(Recorded data)
◆ ◆ ◆
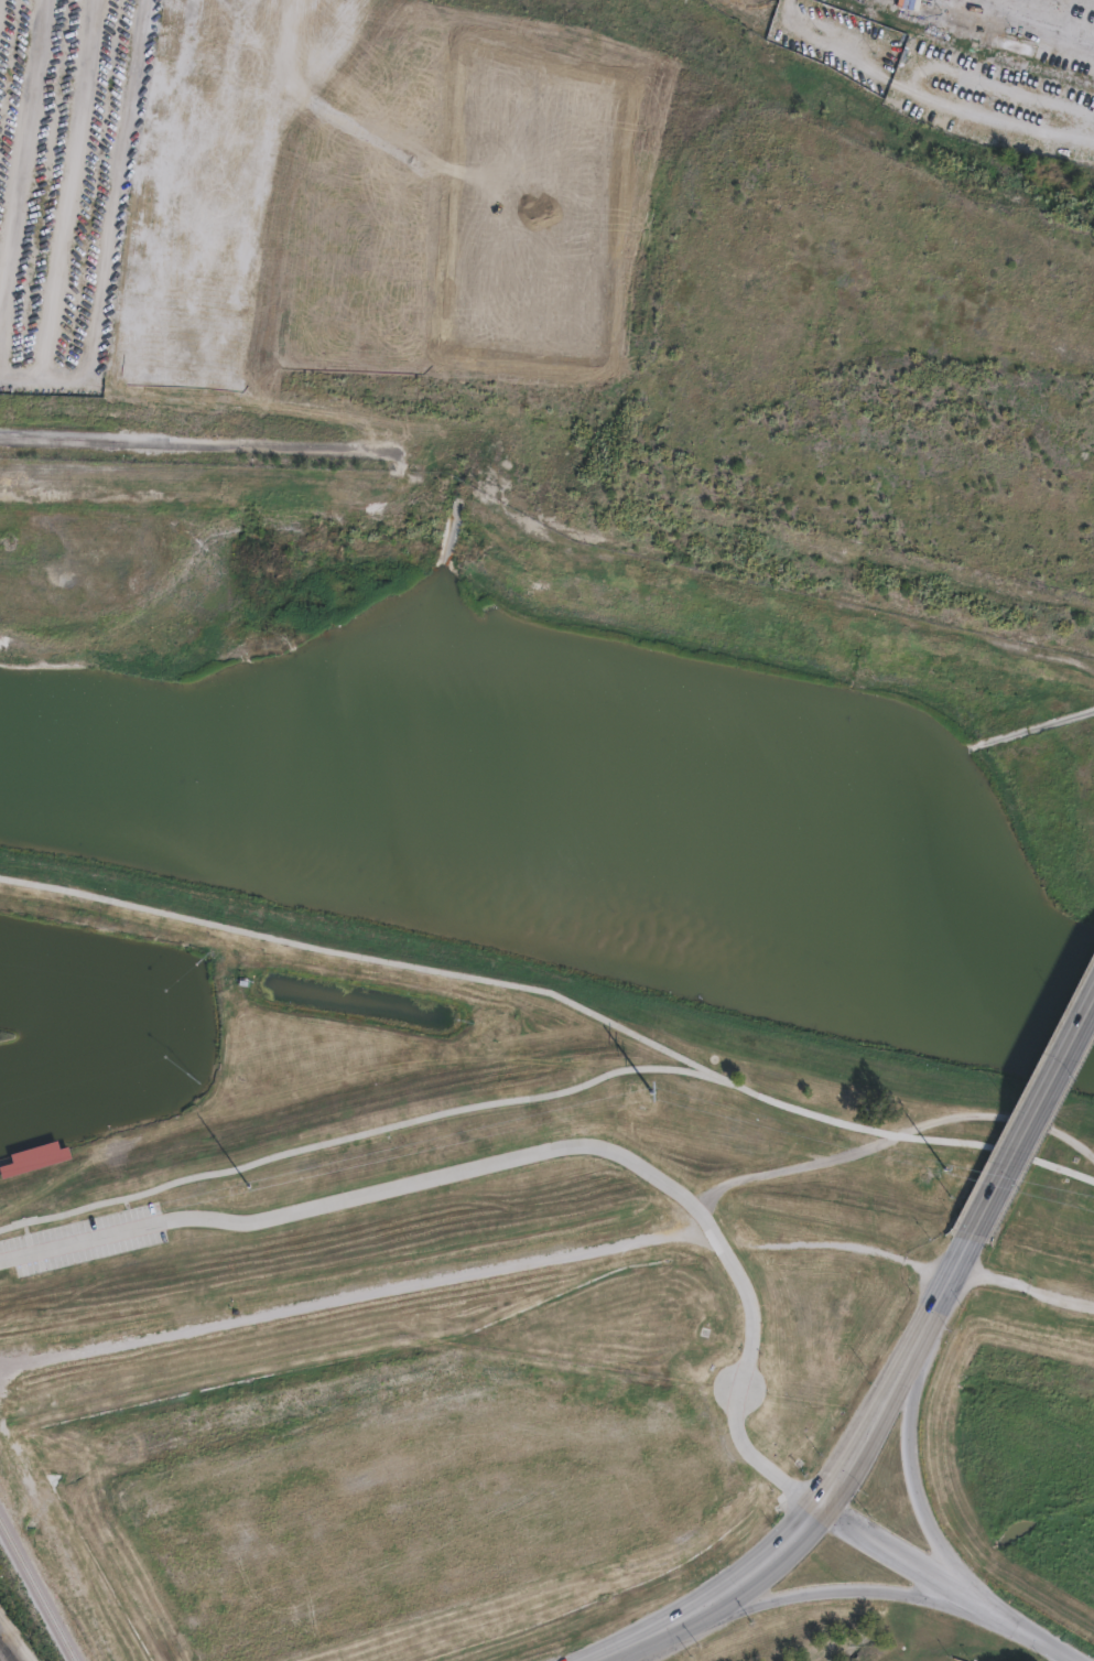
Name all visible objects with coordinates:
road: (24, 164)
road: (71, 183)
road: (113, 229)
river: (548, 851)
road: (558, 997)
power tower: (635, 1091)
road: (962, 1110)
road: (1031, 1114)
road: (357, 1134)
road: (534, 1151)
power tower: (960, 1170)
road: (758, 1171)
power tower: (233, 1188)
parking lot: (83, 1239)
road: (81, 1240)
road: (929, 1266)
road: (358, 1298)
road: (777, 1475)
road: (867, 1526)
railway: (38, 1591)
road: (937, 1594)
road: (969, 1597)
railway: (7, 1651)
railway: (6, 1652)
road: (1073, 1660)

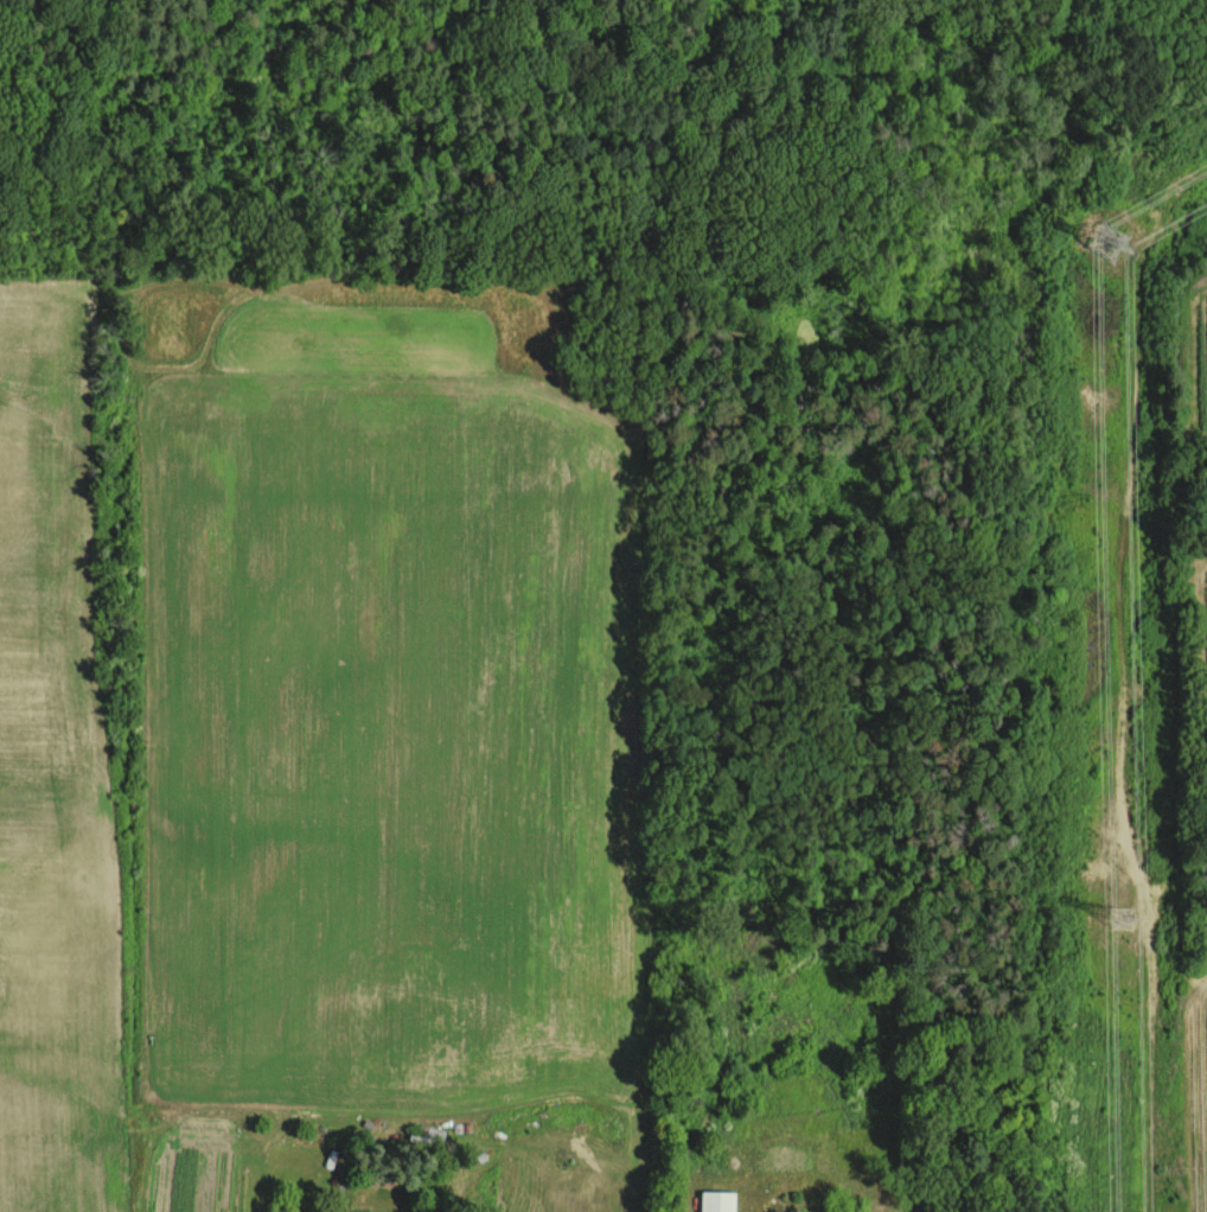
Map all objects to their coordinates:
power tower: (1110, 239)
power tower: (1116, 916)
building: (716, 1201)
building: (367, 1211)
◆ ◆ ◆
Look above for the line with "Map all objects", then copy it and each later line exactly, stopping at the last line of the records.

Map all objects to their coordinates:
power tower: (1110, 239)
power tower: (1116, 916)
building: (716, 1201)
building: (367, 1211)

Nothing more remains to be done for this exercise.